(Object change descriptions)

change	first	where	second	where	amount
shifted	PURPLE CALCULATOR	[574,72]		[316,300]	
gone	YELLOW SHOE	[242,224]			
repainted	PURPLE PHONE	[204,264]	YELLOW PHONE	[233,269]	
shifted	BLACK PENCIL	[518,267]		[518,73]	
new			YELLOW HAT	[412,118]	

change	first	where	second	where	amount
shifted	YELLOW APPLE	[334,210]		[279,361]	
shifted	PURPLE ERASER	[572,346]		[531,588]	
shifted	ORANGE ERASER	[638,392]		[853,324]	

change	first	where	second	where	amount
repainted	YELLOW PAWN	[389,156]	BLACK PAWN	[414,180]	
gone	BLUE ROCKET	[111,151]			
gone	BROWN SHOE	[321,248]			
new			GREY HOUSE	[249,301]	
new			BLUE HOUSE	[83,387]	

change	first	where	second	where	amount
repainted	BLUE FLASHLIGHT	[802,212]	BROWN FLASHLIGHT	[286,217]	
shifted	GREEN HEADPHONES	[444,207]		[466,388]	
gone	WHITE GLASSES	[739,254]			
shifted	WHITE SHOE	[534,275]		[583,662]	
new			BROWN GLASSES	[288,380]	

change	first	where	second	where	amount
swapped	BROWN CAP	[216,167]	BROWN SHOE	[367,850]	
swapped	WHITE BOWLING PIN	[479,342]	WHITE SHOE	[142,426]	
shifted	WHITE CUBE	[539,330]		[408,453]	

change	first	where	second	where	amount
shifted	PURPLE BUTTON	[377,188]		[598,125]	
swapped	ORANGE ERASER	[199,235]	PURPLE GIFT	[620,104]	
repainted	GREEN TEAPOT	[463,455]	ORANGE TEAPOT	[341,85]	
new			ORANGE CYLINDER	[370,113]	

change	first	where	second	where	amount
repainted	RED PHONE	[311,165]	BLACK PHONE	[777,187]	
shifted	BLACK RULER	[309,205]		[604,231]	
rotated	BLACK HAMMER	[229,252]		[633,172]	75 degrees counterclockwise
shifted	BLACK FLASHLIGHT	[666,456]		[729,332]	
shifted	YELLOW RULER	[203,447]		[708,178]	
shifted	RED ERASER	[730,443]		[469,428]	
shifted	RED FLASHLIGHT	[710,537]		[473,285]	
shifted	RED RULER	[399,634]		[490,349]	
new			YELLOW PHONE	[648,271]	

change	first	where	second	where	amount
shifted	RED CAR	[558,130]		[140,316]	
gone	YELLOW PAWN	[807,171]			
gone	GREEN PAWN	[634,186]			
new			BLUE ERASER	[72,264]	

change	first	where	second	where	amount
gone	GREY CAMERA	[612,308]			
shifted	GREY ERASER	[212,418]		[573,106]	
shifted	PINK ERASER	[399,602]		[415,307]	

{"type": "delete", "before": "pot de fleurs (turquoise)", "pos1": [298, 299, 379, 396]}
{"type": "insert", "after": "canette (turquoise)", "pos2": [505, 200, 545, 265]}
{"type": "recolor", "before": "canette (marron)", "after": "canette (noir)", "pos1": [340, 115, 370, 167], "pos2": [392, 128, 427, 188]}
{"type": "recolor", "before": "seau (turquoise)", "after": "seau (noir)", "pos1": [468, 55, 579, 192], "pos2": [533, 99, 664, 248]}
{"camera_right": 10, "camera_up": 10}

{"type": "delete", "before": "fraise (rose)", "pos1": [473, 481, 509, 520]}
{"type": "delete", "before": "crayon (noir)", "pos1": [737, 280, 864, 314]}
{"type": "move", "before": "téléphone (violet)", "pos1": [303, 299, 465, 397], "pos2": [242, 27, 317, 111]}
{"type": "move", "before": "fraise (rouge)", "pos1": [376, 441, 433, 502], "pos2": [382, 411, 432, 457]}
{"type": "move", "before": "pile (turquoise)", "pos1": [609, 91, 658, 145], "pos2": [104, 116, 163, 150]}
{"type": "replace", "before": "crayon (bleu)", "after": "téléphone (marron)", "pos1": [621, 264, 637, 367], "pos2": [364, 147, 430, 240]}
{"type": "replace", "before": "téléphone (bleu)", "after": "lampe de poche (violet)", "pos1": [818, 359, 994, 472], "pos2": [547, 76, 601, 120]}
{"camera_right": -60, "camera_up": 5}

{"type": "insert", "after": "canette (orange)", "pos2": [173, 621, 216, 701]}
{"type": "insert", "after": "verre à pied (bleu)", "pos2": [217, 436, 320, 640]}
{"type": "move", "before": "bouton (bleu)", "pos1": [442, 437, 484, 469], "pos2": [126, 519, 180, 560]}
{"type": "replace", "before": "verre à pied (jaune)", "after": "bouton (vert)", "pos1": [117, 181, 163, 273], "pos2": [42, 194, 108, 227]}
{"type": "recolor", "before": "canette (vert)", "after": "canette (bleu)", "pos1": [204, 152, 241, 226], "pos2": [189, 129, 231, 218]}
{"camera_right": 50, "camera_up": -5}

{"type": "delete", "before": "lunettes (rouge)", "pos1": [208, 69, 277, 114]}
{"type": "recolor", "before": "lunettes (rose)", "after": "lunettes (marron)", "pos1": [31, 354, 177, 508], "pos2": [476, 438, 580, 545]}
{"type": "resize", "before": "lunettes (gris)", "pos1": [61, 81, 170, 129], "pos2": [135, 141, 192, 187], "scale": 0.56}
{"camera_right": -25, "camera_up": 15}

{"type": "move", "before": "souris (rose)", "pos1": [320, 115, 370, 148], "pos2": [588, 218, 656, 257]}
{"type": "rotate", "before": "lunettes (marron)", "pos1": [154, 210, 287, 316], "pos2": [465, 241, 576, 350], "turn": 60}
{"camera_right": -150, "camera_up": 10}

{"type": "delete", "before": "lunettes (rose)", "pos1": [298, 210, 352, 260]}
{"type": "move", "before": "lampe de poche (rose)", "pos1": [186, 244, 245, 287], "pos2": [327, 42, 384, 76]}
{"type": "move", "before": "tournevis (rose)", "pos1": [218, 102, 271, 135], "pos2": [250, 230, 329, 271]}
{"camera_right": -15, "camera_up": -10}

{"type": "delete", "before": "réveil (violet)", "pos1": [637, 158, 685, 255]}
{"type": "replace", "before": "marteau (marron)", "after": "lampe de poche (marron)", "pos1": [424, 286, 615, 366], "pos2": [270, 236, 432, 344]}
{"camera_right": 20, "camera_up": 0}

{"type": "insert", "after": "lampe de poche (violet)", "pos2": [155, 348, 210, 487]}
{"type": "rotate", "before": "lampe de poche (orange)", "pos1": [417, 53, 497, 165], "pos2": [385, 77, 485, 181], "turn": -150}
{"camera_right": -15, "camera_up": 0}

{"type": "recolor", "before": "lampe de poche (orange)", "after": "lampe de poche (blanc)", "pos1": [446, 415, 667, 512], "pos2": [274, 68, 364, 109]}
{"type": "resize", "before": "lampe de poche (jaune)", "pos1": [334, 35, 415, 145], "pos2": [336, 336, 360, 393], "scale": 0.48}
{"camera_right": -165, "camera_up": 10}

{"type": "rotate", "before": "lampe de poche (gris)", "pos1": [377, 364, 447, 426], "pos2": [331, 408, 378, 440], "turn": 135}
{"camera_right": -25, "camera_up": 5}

_What you need to do_: Repeat each record word for word. Do not leave any out.

_Solution to this exercise_:
change	first	where	second	where	amount
shifted	PURPLE CALCULATOR	[574,72]		[316,300]	
gone	YELLOW SHOE	[242,224]			
repainted	PURPLE PHONE	[204,264]	YELLOW PHONE	[233,269]	
shifted	BLACK PENCIL	[518,267]		[518,73]	
new			YELLOW HAT	[412,118]	

change	first	where	second	where	amount
shifted	YELLOW APPLE	[334,210]		[279,361]	
shifted	PURPLE ERASER	[572,346]		[531,588]	
shifted	ORANGE ERASER	[638,392]		[853,324]	

change	first	where	second	where	amount
repainted	YELLOW PAWN	[389,156]	BLACK PAWN	[414,180]	
gone	BLUE ROCKET	[111,151]			
gone	BROWN SHOE	[321,248]			
new			GREY HOUSE	[249,301]	
new			BLUE HOUSE	[83,387]	

change	first	where	second	where	amount
repainted	BLUE FLASHLIGHT	[802,212]	BROWN FLASHLIGHT	[286,217]	
shifted	GREEN HEADPHONES	[444,207]		[466,388]	
gone	WHITE GLASSES	[739,254]			
shifted	WHITE SHOE	[534,275]		[583,662]	
new			BROWN GLASSES	[288,380]	

change	first	where	second	where	amount
swapped	BROWN CAP	[216,167]	BROWN SHOE	[367,850]	
swapped	WHITE BOWLING PIN	[479,342]	WHITE SHOE	[142,426]	
shifted	WHITE CUBE	[539,330]		[408,453]	

change	first	where	second	where	amount
shifted	PURPLE BUTTON	[377,188]		[598,125]	
swapped	ORANGE ERASER	[199,235]	PURPLE GIFT	[620,104]	
repainted	GREEN TEAPOT	[463,455]	ORANGE TEAPOT	[341,85]	
new			ORANGE CYLINDER	[370,113]	

change	first	where	second	where	amount
repainted	RED PHONE	[311,165]	BLACK PHONE	[777,187]	
shifted	BLACK RULER	[309,205]		[604,231]	
rotated	BLACK HAMMER	[229,252]		[633,172]	75 degrees counterclockwise
shifted	BLACK FLASHLIGHT	[666,456]		[729,332]	
shifted	YELLOW RULER	[203,447]		[708,178]	
shifted	RED ERASER	[730,443]		[469,428]	
shifted	RED FLASHLIGHT	[710,537]		[473,285]	
shifted	RED RULER	[399,634]		[490,349]	
new			YELLOW PHONE	[648,271]	

change	first	where	second	where	amount
shifted	RED CAR	[558,130]		[140,316]	
gone	YELLOW PAWN	[807,171]			
gone	GREEN PAWN	[634,186]			
new			BLUE ERASER	[72,264]	

change	first	where	second	where	amount
gone	GREY CAMERA	[612,308]			
shifted	GREY ERASER	[212,418]		[573,106]	
shifted	PINK ERASER	[399,602]		[415,307]	

{"type": "delete", "before": "pot de fleurs (turquoise)", "pos1": [298, 299, 379, 396]}
{"type": "insert", "after": "canette (turquoise)", "pos2": [505, 200, 545, 265]}
{"type": "recolor", "before": "canette (marron)", "after": "canette (noir)", "pos1": [340, 115, 370, 167], "pos2": [392, 128, 427, 188]}
{"type": "recolor", "before": "seau (turquoise)", "after": "seau (noir)", "pos1": [468, 55, 579, 192], "pos2": [533, 99, 664, 248]}
{"camera_right": 10, "camera_up": 10}

{"type": "delete", "before": "fraise (rose)", "pos1": [473, 481, 509, 520]}
{"type": "delete", "before": "crayon (noir)", "pos1": [737, 280, 864, 314]}
{"type": "move", "before": "téléphone (violet)", "pos1": [303, 299, 465, 397], "pos2": [242, 27, 317, 111]}
{"type": "move", "before": "fraise (rouge)", "pos1": [376, 441, 433, 502], "pos2": [382, 411, 432, 457]}
{"type": "move", "before": "pile (turquoise)", "pos1": [609, 91, 658, 145], "pos2": [104, 116, 163, 150]}
{"type": "replace", "before": "crayon (bleu)", "after": "téléphone (marron)", "pos1": [621, 264, 637, 367], "pos2": [364, 147, 430, 240]}
{"type": "replace", "before": "téléphone (bleu)", "after": "lampe de poche (violet)", "pos1": [818, 359, 994, 472], "pos2": [547, 76, 601, 120]}
{"camera_right": -60, "camera_up": 5}

{"type": "insert", "after": "canette (orange)", "pos2": [173, 621, 216, 701]}
{"type": "insert", "after": "verre à pied (bleu)", "pos2": [217, 436, 320, 640]}
{"type": "move", "before": "bouton (bleu)", "pos1": [442, 437, 484, 469], "pos2": [126, 519, 180, 560]}
{"type": "replace", "before": "verre à pied (jaune)", "after": "bouton (vert)", "pos1": [117, 181, 163, 273], "pos2": [42, 194, 108, 227]}
{"type": "recolor", "before": "canette (vert)", "after": "canette (bleu)", "pos1": [204, 152, 241, 226], "pos2": [189, 129, 231, 218]}
{"camera_right": 50, "camera_up": -5}

{"type": "delete", "before": "lunettes (rouge)", "pos1": [208, 69, 277, 114]}
{"type": "recolor", "before": "lunettes (rose)", "after": "lunettes (marron)", "pos1": [31, 354, 177, 508], "pos2": [476, 438, 580, 545]}
{"type": "resize", "before": "lunettes (gris)", "pos1": [61, 81, 170, 129], "pos2": [135, 141, 192, 187], "scale": 0.56}
{"camera_right": -25, "camera_up": 15}

{"type": "move", "before": "souris (rose)", "pos1": [320, 115, 370, 148], "pos2": [588, 218, 656, 257]}
{"type": "rotate", "before": "lunettes (marron)", "pos1": [154, 210, 287, 316], "pos2": [465, 241, 576, 350], "turn": 60}
{"camera_right": -150, "camera_up": 10}

{"type": "delete", "before": "lunettes (rose)", "pos1": [298, 210, 352, 260]}
{"type": "move", "before": "lampe de poche (rose)", "pos1": [186, 244, 245, 287], "pos2": [327, 42, 384, 76]}
{"type": "move", "before": "tournevis (rose)", "pos1": [218, 102, 271, 135], "pos2": [250, 230, 329, 271]}
{"camera_right": -15, "camera_up": -10}

{"type": "delete", "before": "réveil (violet)", "pos1": [637, 158, 685, 255]}
{"type": "replace", "before": "marteau (marron)", "after": "lampe de poche (marron)", "pos1": [424, 286, 615, 366], "pos2": [270, 236, 432, 344]}
{"camera_right": 20, "camera_up": 0}

{"type": "insert", "after": "lampe de poche (violet)", "pos2": [155, 348, 210, 487]}
{"type": "rotate", "before": "lampe de poche (orange)", "pos1": [417, 53, 497, 165], "pos2": [385, 77, 485, 181], "turn": -150}
{"camera_right": -15, "camera_up": 0}

{"type": "recolor", "before": "lampe de poche (orange)", "after": "lampe de poche (blanc)", "pos1": [446, 415, 667, 512], "pos2": [274, 68, 364, 109]}
{"type": "resize", "before": "lampe de poche (jaune)", "pos1": [334, 35, 415, 145], "pos2": [336, 336, 360, 393], "scale": 0.48}
{"camera_right": -165, "camera_up": 10}

{"type": "rotate", "before": "lampe de poche (gris)", "pos1": [377, 364, 447, 426], "pos2": [331, 408, 378, 440], "turn": 135}
{"camera_right": -25, "camera_up": 5}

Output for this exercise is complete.